[Collected data]
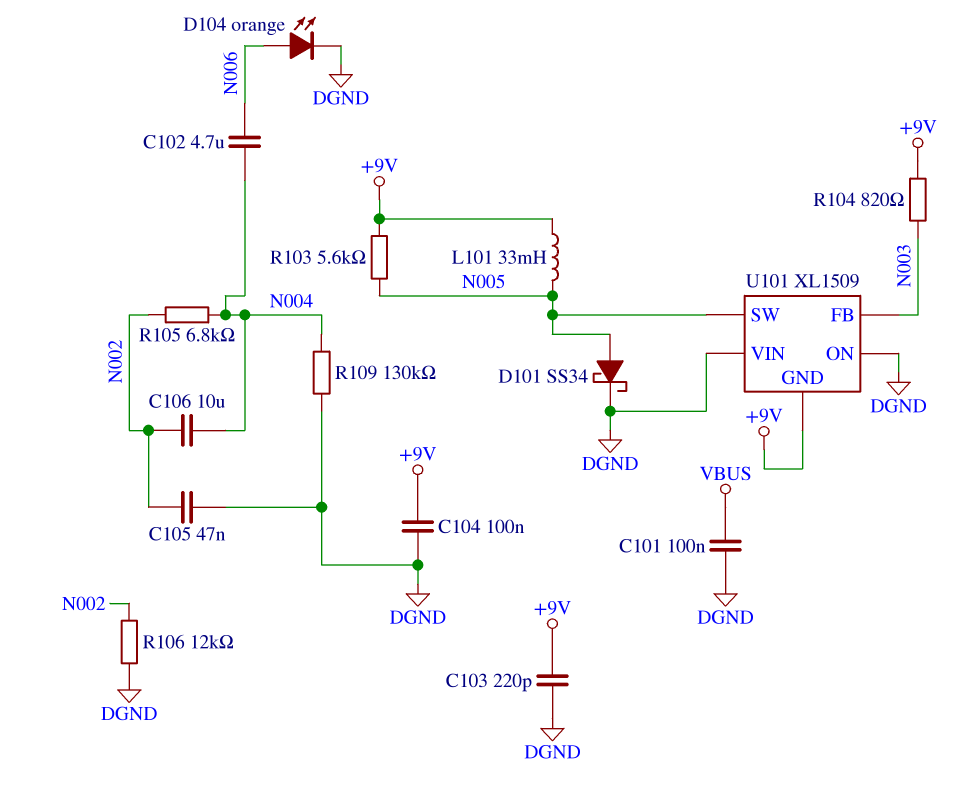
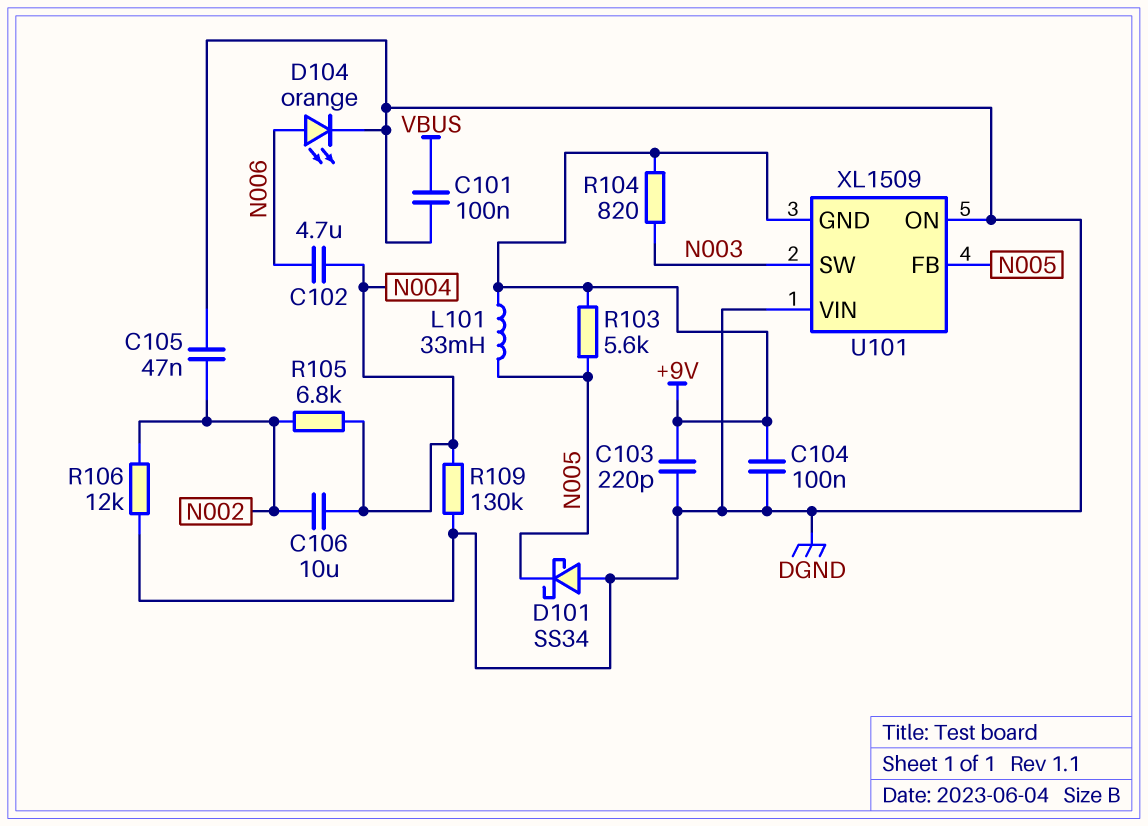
D101: schottky SS34 (A N005, K DGND) -> schottky SS34 (A DGND, K N005)
U101 pin FB: N003 -> N005
U101 pin SW: N005 -> N003

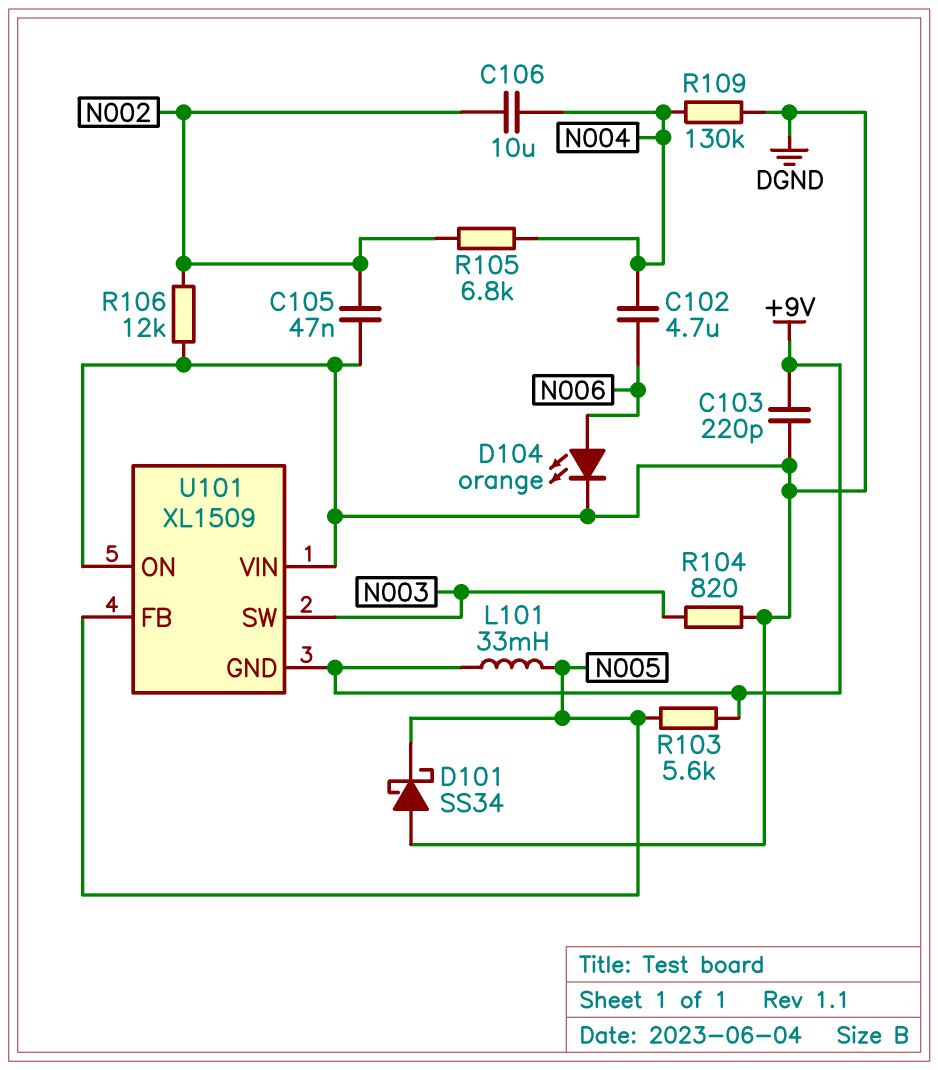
C101: 100nF (DGND, VBUS) -> none
C104: 100nF (+9V, DGND) -> none
R104: 820 (+9V, N003) -> 820 (DGND, N003)

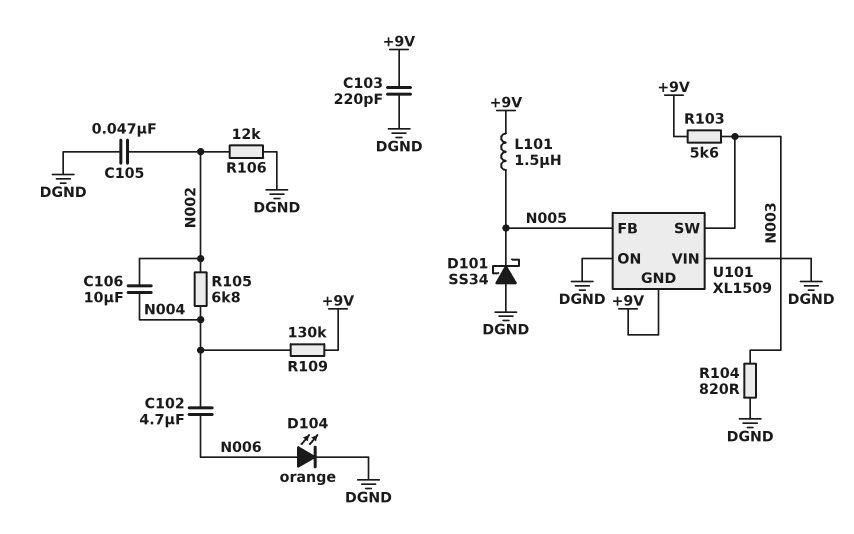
L101: 33mH (+9V, N005) -> 1.5uH (+9V, N005)
R103: 5.6k (+9V, N005) -> 5.6k (+9V, N003)
R109: 130k (DGND, N004) -> 130k (+9V, N004)

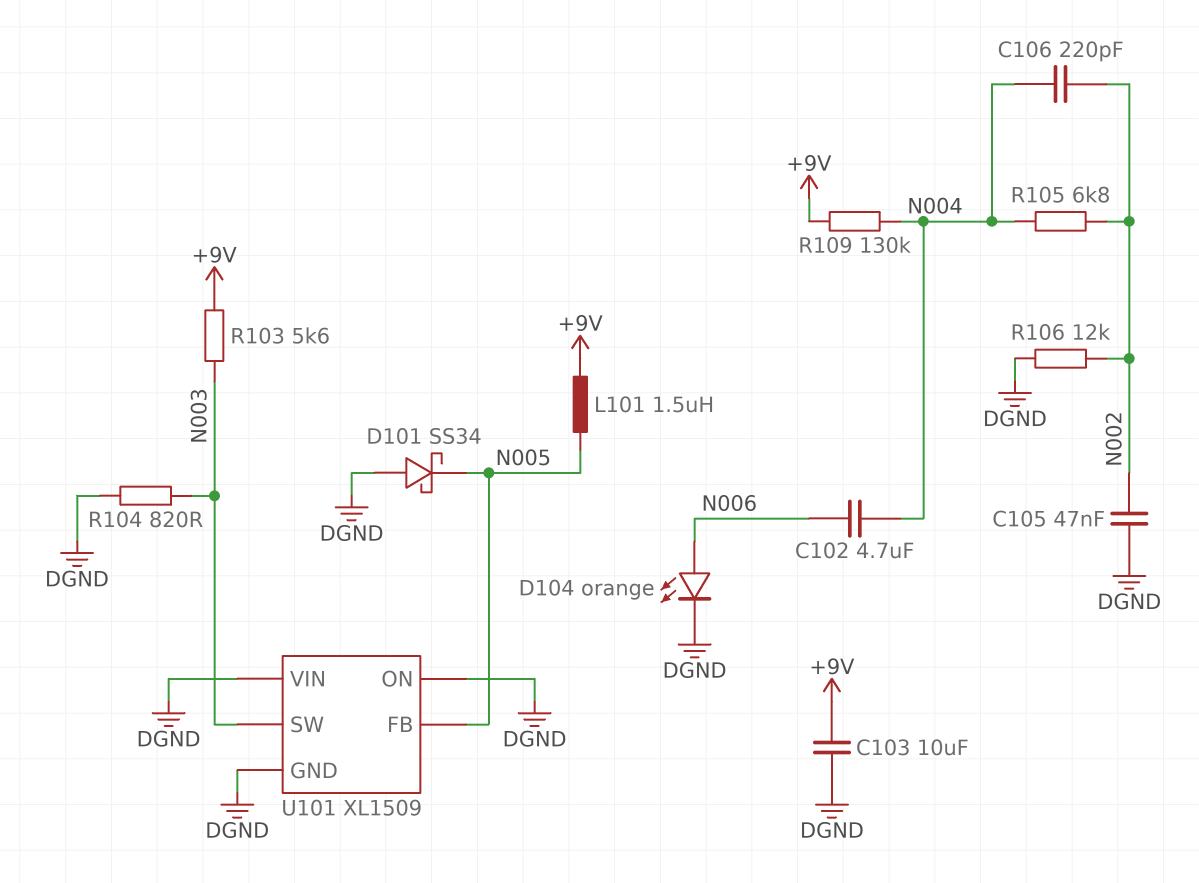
C103: 220pF (+9V, DGND) -> 10uF (+9V, DGND)
C106: 10uF (N002, N004) -> 220pF (N002, N004)
U101 pin GND: +9V -> DGND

#### WHAT YOU SHOULD DO
Give an exact copy of the entries, excluding all pictures.

#### RESULT
D101: schottky SS34 (A N005, K DGND) -> schottky SS34 (A DGND, K N005)
U101 pin FB: N003 -> N005
U101 pin SW: N005 -> N003

C101: 100nF (DGND, VBUS) -> none
C104: 100nF (+9V, DGND) -> none
R104: 820 (+9V, N003) -> 820 (DGND, N003)

L101: 33mH (+9V, N005) -> 1.5uH (+9V, N005)
R103: 5.6k (+9V, N005) -> 5.6k (+9V, N003)
R109: 130k (DGND, N004) -> 130k (+9V, N004)

C103: 220pF (+9V, DGND) -> 10uF (+9V, DGND)
C106: 10uF (N002, N004) -> 220pF (N002, N004)
U101 pin GND: +9V -> DGND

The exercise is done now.